**Data items:**
####################

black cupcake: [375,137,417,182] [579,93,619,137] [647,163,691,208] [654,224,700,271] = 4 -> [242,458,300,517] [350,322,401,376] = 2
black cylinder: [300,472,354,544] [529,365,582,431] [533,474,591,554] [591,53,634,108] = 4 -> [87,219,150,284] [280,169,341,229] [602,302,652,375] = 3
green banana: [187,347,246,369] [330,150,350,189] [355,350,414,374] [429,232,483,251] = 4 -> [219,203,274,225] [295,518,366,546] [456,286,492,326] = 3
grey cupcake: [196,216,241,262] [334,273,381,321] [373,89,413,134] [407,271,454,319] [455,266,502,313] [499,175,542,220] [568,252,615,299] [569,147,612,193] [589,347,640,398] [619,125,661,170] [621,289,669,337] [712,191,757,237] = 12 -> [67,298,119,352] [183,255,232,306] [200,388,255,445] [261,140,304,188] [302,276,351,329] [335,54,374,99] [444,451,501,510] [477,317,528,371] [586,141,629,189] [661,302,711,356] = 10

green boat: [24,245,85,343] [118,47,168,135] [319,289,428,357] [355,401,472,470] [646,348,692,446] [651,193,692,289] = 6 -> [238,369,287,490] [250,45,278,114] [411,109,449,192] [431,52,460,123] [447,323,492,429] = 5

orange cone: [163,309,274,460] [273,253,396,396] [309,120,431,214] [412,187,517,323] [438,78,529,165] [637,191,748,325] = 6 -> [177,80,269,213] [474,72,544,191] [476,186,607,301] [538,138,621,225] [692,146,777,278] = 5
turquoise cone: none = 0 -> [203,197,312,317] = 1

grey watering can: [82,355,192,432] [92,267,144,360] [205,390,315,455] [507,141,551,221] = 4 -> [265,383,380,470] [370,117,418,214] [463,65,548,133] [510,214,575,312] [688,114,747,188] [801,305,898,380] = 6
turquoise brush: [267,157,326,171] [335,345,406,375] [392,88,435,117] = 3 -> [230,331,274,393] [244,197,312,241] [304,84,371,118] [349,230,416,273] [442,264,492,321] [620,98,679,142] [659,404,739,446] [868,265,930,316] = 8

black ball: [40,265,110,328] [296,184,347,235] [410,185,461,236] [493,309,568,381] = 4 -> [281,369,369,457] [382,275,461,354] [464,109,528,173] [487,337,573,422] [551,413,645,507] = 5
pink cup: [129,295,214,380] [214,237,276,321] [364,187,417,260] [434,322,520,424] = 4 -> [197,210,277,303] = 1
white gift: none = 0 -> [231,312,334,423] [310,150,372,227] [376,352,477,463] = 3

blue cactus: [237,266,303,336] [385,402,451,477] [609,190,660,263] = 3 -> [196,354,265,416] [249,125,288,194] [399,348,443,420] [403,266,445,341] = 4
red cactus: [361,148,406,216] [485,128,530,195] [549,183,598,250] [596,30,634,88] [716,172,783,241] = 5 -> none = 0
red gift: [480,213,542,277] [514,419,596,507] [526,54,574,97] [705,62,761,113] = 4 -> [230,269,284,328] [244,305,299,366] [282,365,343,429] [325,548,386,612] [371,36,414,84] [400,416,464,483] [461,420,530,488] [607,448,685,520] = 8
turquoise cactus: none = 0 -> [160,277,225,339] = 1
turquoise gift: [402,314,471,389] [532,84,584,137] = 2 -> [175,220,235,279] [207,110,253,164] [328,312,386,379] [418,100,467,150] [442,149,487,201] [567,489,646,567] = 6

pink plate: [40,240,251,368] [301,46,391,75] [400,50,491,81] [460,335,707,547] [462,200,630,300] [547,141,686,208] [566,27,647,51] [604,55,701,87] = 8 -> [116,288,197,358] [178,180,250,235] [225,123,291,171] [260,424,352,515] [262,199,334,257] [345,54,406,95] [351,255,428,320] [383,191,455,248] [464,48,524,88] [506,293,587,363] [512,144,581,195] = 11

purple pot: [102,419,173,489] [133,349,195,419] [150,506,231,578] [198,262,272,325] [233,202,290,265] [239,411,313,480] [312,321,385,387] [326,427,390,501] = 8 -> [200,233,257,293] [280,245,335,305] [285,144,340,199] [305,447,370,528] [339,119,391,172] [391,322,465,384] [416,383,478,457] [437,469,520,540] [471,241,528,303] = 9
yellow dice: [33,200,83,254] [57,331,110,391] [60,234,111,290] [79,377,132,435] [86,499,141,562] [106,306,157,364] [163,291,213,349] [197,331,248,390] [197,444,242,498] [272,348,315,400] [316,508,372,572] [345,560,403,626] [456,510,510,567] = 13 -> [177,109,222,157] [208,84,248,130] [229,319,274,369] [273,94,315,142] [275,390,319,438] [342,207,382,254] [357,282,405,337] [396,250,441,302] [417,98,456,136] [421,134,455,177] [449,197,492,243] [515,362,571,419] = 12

####################

**Problem details:**
Retype the records in full, keeping every word as it is.

**Solved exercise:**
black cupcake: [375,137,417,182] [579,93,619,137] [647,163,691,208] [654,224,700,271] = 4 -> [242,458,300,517] [350,322,401,376] = 2
black cylinder: [300,472,354,544] [529,365,582,431] [533,474,591,554] [591,53,634,108] = 4 -> [87,219,150,284] [280,169,341,229] [602,302,652,375] = 3
green banana: [187,347,246,369] [330,150,350,189] [355,350,414,374] [429,232,483,251] = 4 -> [219,203,274,225] [295,518,366,546] [456,286,492,326] = 3
grey cupcake: [196,216,241,262] [334,273,381,321] [373,89,413,134] [407,271,454,319] [455,266,502,313] [499,175,542,220] [568,252,615,299] [569,147,612,193] [589,347,640,398] [619,125,661,170] [621,289,669,337] [712,191,757,237] = 12 -> [67,298,119,352] [183,255,232,306] [200,388,255,445] [261,140,304,188] [302,276,351,329] [335,54,374,99] [444,451,501,510] [477,317,528,371] [586,141,629,189] [661,302,711,356] = 10

green boat: [24,245,85,343] [118,47,168,135] [319,289,428,357] [355,401,472,470] [646,348,692,446] [651,193,692,289] = 6 -> [238,369,287,490] [250,45,278,114] [411,109,449,192] [431,52,460,123] [447,323,492,429] = 5

orange cone: [163,309,274,460] [273,253,396,396] [309,120,431,214] [412,187,517,323] [438,78,529,165] [637,191,748,325] = 6 -> [177,80,269,213] [474,72,544,191] [476,186,607,301] [538,138,621,225] [692,146,777,278] = 5
turquoise cone: none = 0 -> [203,197,312,317] = 1

grey watering can: [82,355,192,432] [92,267,144,360] [205,390,315,455] [507,141,551,221] = 4 -> [265,383,380,470] [370,117,418,214] [463,65,548,133] [510,214,575,312] [688,114,747,188] [801,305,898,380] = 6
turquoise brush: [267,157,326,171] [335,345,406,375] [392,88,435,117] = 3 -> [230,331,274,393] [244,197,312,241] [304,84,371,118] [349,230,416,273] [442,264,492,321] [620,98,679,142] [659,404,739,446] [868,265,930,316] = 8

black ball: [40,265,110,328] [296,184,347,235] [410,185,461,236] [493,309,568,381] = 4 -> [281,369,369,457] [382,275,461,354] [464,109,528,173] [487,337,573,422] [551,413,645,507] = 5
pink cup: [129,295,214,380] [214,237,276,321] [364,187,417,260] [434,322,520,424] = 4 -> [197,210,277,303] = 1
white gift: none = 0 -> [231,312,334,423] [310,150,372,227] [376,352,477,463] = 3

blue cactus: [237,266,303,336] [385,402,451,477] [609,190,660,263] = 3 -> [196,354,265,416] [249,125,288,194] [399,348,443,420] [403,266,445,341] = 4
red cactus: [361,148,406,216] [485,128,530,195] [549,183,598,250] [596,30,634,88] [716,172,783,241] = 5 -> none = 0
red gift: [480,213,542,277] [514,419,596,507] [526,54,574,97] [705,62,761,113] = 4 -> [230,269,284,328] [244,305,299,366] [282,365,343,429] [325,548,386,612] [371,36,414,84] [400,416,464,483] [461,420,530,488] [607,448,685,520] = 8
turquoise cactus: none = 0 -> [160,277,225,339] = 1
turquoise gift: [402,314,471,389] [532,84,584,137] = 2 -> [175,220,235,279] [207,110,253,164] [328,312,386,379] [418,100,467,150] [442,149,487,201] [567,489,646,567] = 6

pink plate: [40,240,251,368] [301,46,391,75] [400,50,491,81] [460,335,707,547] [462,200,630,300] [547,141,686,208] [566,27,647,51] [604,55,701,87] = 8 -> [116,288,197,358] [178,180,250,235] [225,123,291,171] [260,424,352,515] [262,199,334,257] [345,54,406,95] [351,255,428,320] [383,191,455,248] [464,48,524,88] [506,293,587,363] [512,144,581,195] = 11

purple pot: [102,419,173,489] [133,349,195,419] [150,506,231,578] [198,262,272,325] [233,202,290,265] [239,411,313,480] [312,321,385,387] [326,427,390,501] = 8 -> [200,233,257,293] [280,245,335,305] [285,144,340,199] [305,447,370,528] [339,119,391,172] [391,322,465,384] [416,383,478,457] [437,469,520,540] [471,241,528,303] = 9
yellow dice: [33,200,83,254] [57,331,110,391] [60,234,111,290] [79,377,132,435] [86,499,141,562] [106,306,157,364] [163,291,213,349] [197,331,248,390] [197,444,242,498] [272,348,315,400] [316,508,372,572] [345,560,403,626] [456,510,510,567] = 13 -> [177,109,222,157] [208,84,248,130] [229,319,274,369] [273,94,315,142] [275,390,319,438] [342,207,382,254] [357,282,405,337] [396,250,441,302] [417,98,456,136] [421,134,455,177] [449,197,492,243] [515,362,571,419] = 12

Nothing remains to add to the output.